*** Stored data Section Begins ***
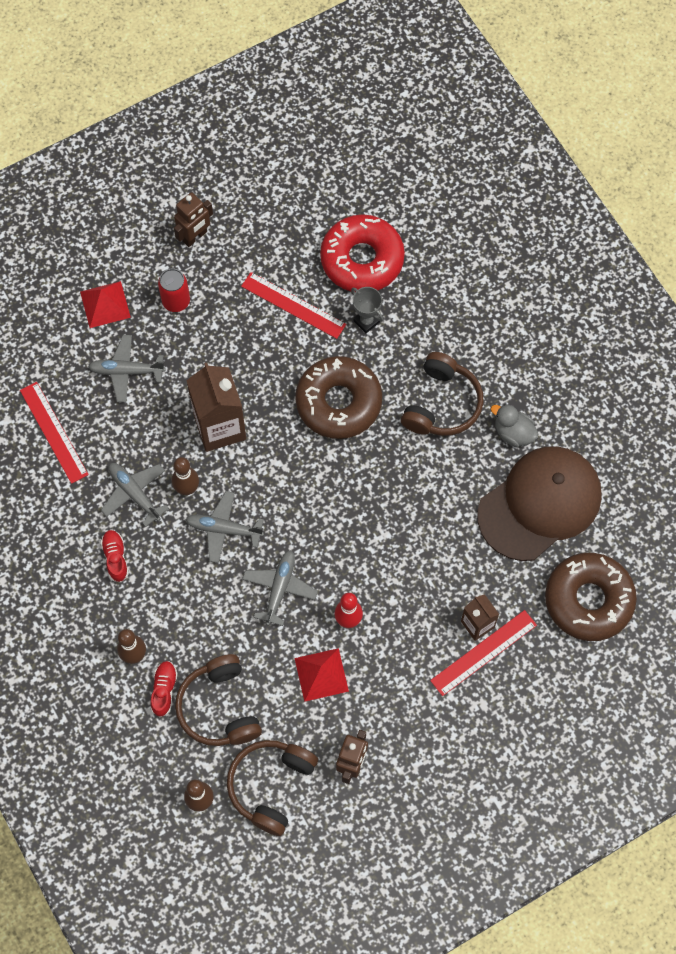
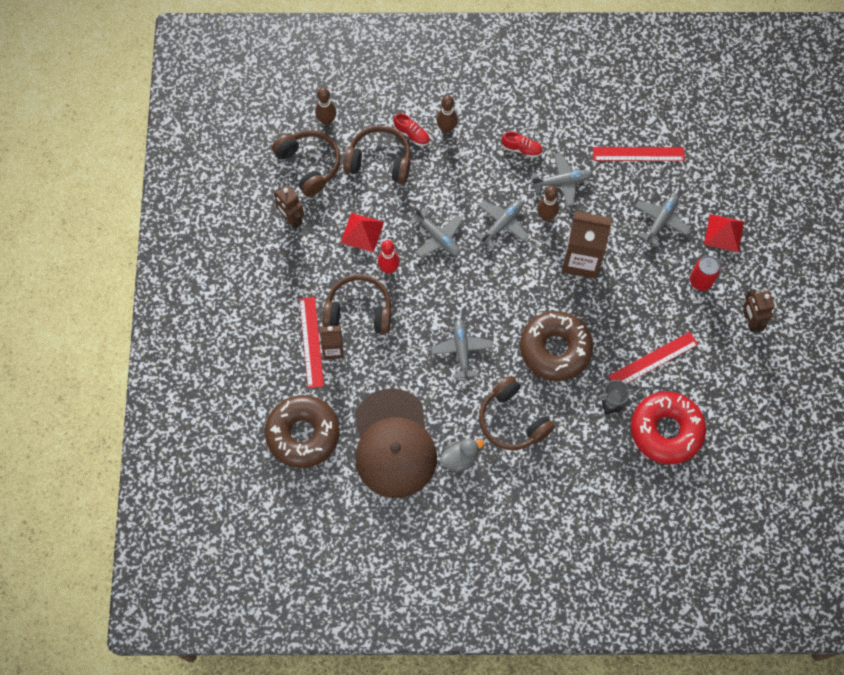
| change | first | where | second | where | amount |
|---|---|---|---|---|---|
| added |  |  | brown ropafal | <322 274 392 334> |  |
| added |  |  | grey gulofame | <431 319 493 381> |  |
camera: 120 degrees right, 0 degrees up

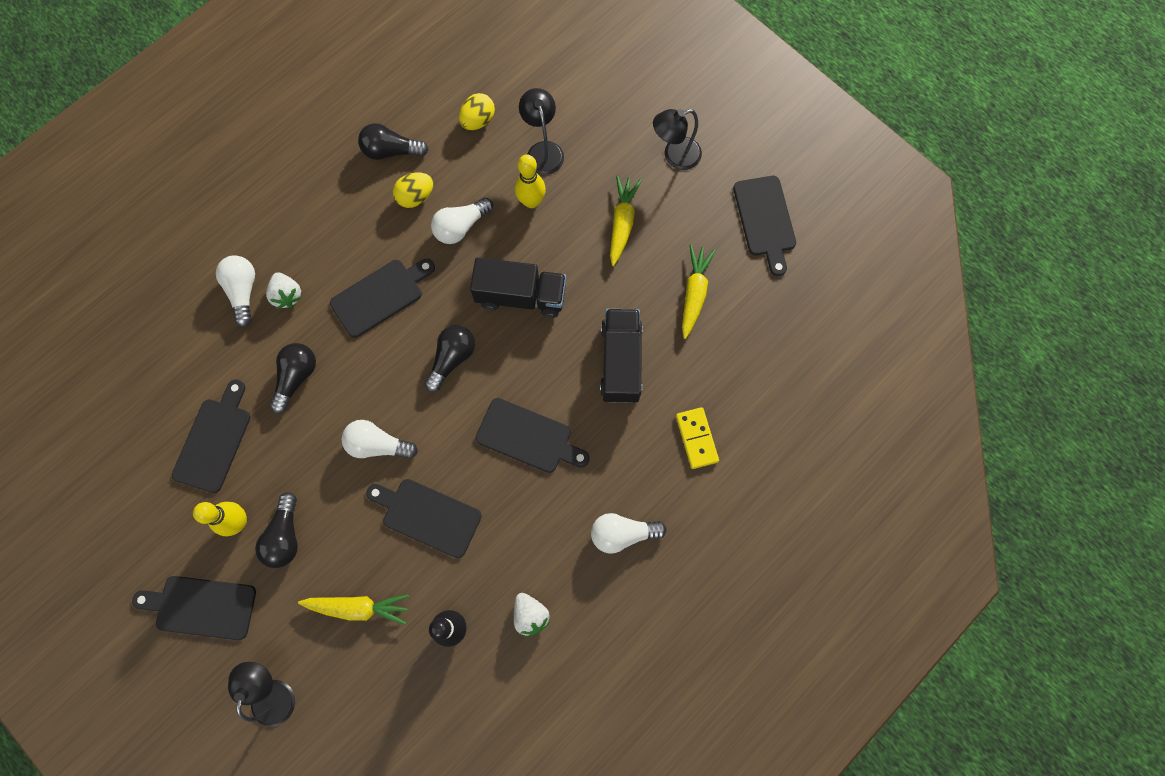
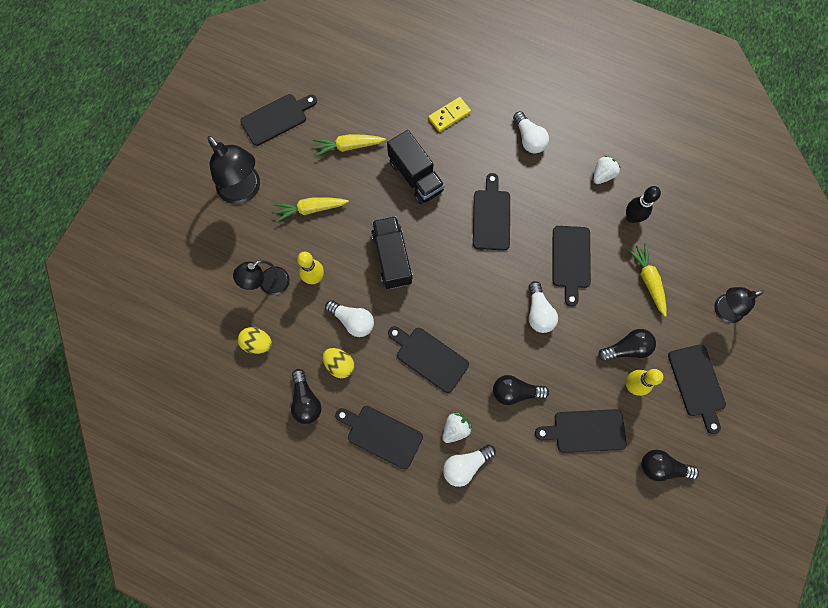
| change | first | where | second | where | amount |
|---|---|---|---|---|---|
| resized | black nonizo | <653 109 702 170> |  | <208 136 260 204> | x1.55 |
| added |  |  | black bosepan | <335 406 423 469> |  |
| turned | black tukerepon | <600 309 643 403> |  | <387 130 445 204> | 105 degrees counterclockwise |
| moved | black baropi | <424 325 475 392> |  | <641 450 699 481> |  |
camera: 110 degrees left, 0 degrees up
*** Stored data Section Ends ***
_Your goal_.
The line containing "grey gulofame |" marks the end: copy exactly every line from the start of the records up to and including it, leaving out the pictures.

_Worked solution_.
| change | first | where | second | where | amount |
|---|---|---|---|---|---|
| added |  |  | brown ropafal | <322 274 392 334> |  |
| added |  |  | grey gulofame | <431 319 493 381> |  |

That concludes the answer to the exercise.